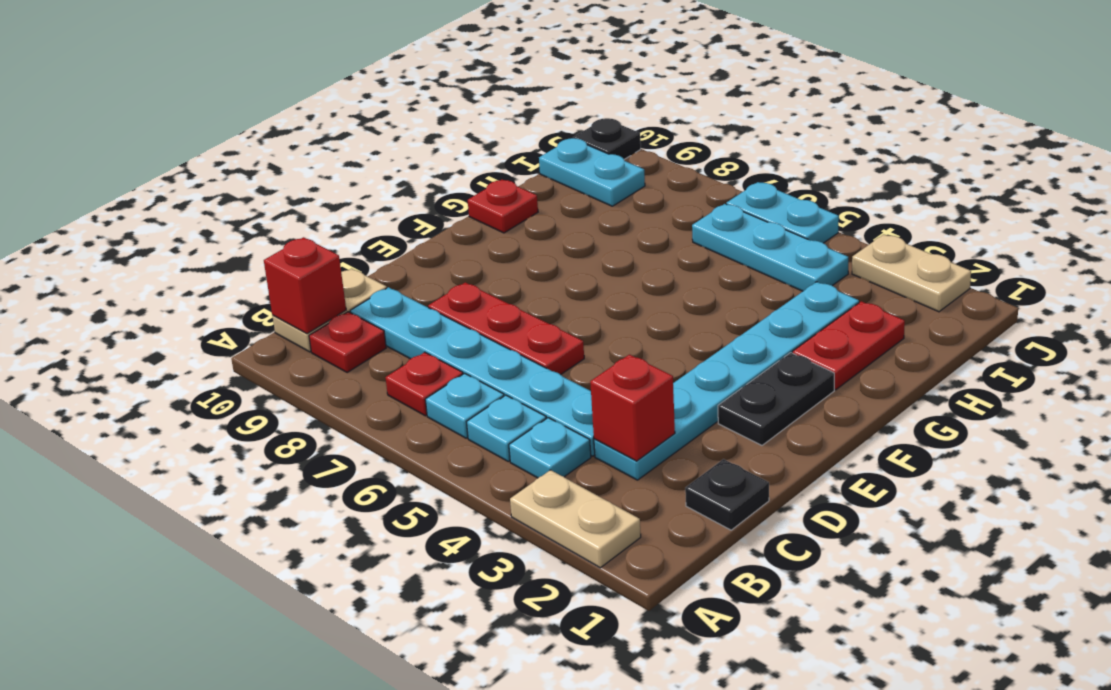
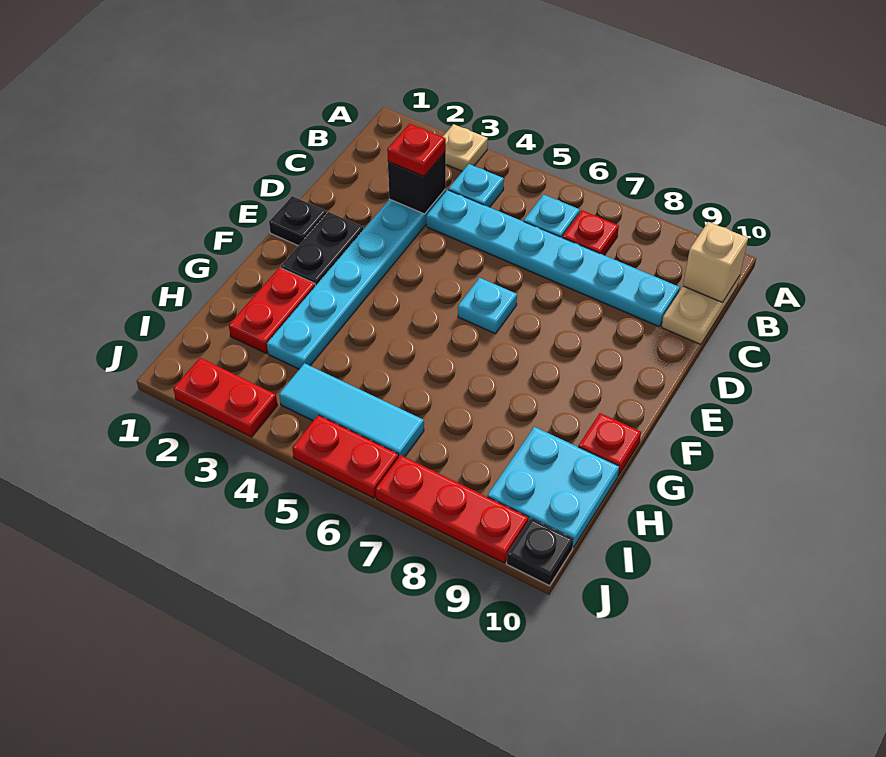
tan plate A2:A3 level 1 -> tan plate A3 level 1
cyan plate B5 level 1 -> cyan plate E6 level 1
red plate B9 level 1 -> red plate C3 level 3
red brick B10 level 2 -> tan brick B10 level 2
black plate C1 level 1 -> black plate E1 level 1
red brick C3 level 2 -> black brick C3 level 2
red plate D6:D8 level 1 -> red plate J7:J9 level 1
cyan plate I4:I6 level 1 -> cyan tile I4:I6 level 1
cyan plate I9:I10 level 1 -> cyan plate H9:I10 level 1
tan plate J2:J3 level 1 -> red plate J2:J3 level 1
cyan plate J5:J6 level 1 -> red plate J5:J6 level 1

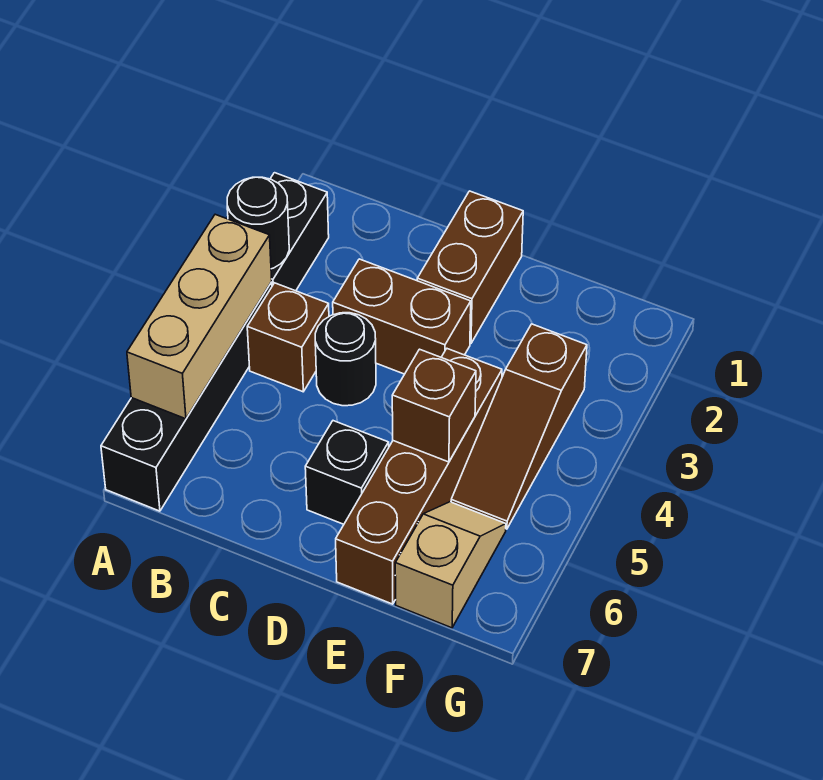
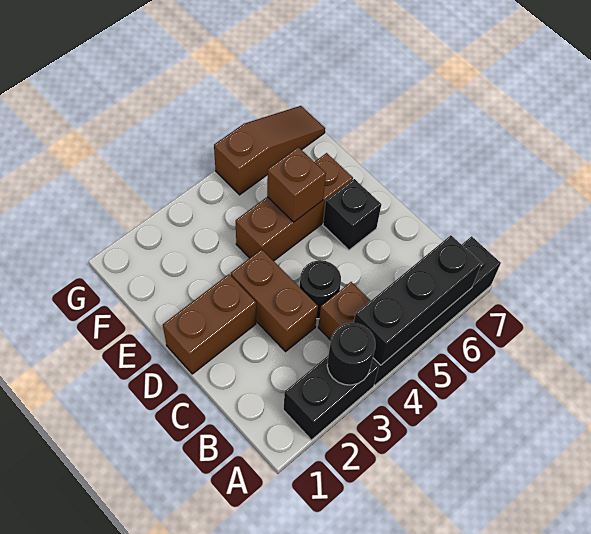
tan brick A4:A6 level 2 -> black brick A4:A6 level 2
brown brick E4:E7 level 1 -> brown brick E4:E6 level 1
brown slope F3:F5 level 1 top 3 -> brown slope G5:G7 level 1 top 5
tan slope F6:F7 level 1 top 7 -> none

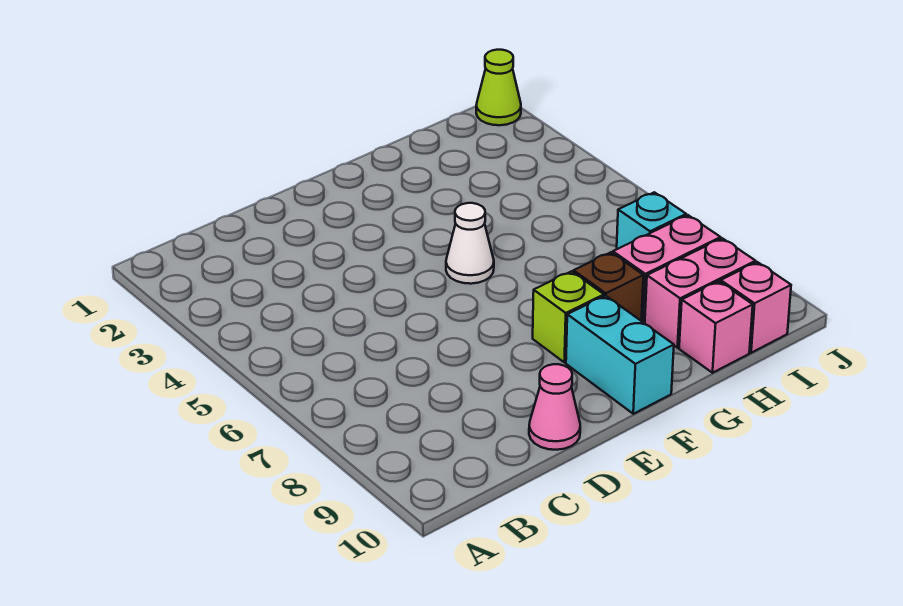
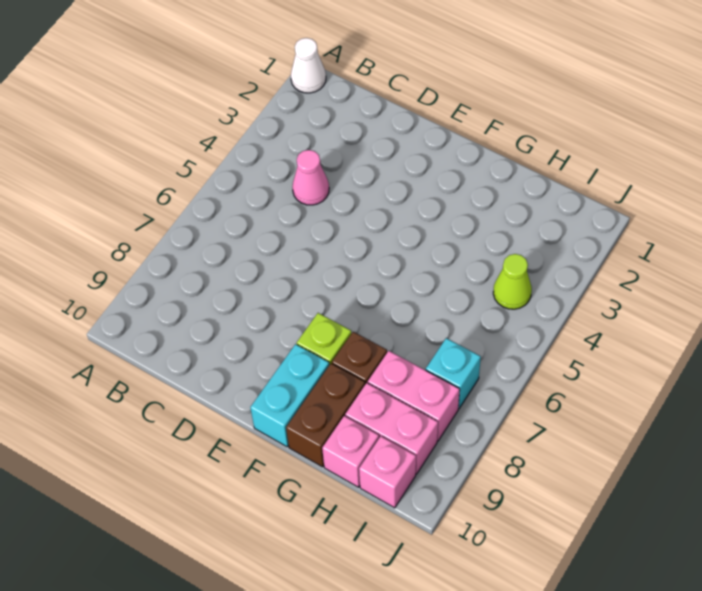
pink cone D10 level 1 -> pink cone C4 level 1
white cone F5 level 1 -> white cone A1 level 1
none -> brown brick G9:G10 level 1
lime cone J1 level 1 -> lime cone I4 level 1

**WORK ORDER**
Please keep every line of the data the same when you reproduce it, and keep every picture out.

**RESPONSE TO THIS EXERCISE**
tan plate A2:A3 level 1 -> tan plate A3 level 1
cyan plate B5 level 1 -> cyan plate E6 level 1
red plate B9 level 1 -> red plate C3 level 3
red brick B10 level 2 -> tan brick B10 level 2
black plate C1 level 1 -> black plate E1 level 1
red brick C3 level 2 -> black brick C3 level 2
red plate D6:D8 level 1 -> red plate J7:J9 level 1
cyan plate I4:I6 level 1 -> cyan tile I4:I6 level 1
cyan plate I9:I10 level 1 -> cyan plate H9:I10 level 1
tan plate J2:J3 level 1 -> red plate J2:J3 level 1
cyan plate J5:J6 level 1 -> red plate J5:J6 level 1

tan brick A4:A6 level 2 -> black brick A4:A6 level 2
brown brick E4:E7 level 1 -> brown brick E4:E6 level 1
brown slope F3:F5 level 1 top 3 -> brown slope G5:G7 level 1 top 5
tan slope F6:F7 level 1 top 7 -> none

pink cone D10 level 1 -> pink cone C4 level 1
white cone F5 level 1 -> white cone A1 level 1
none -> brown brick G9:G10 level 1
lime cone J1 level 1 -> lime cone I4 level 1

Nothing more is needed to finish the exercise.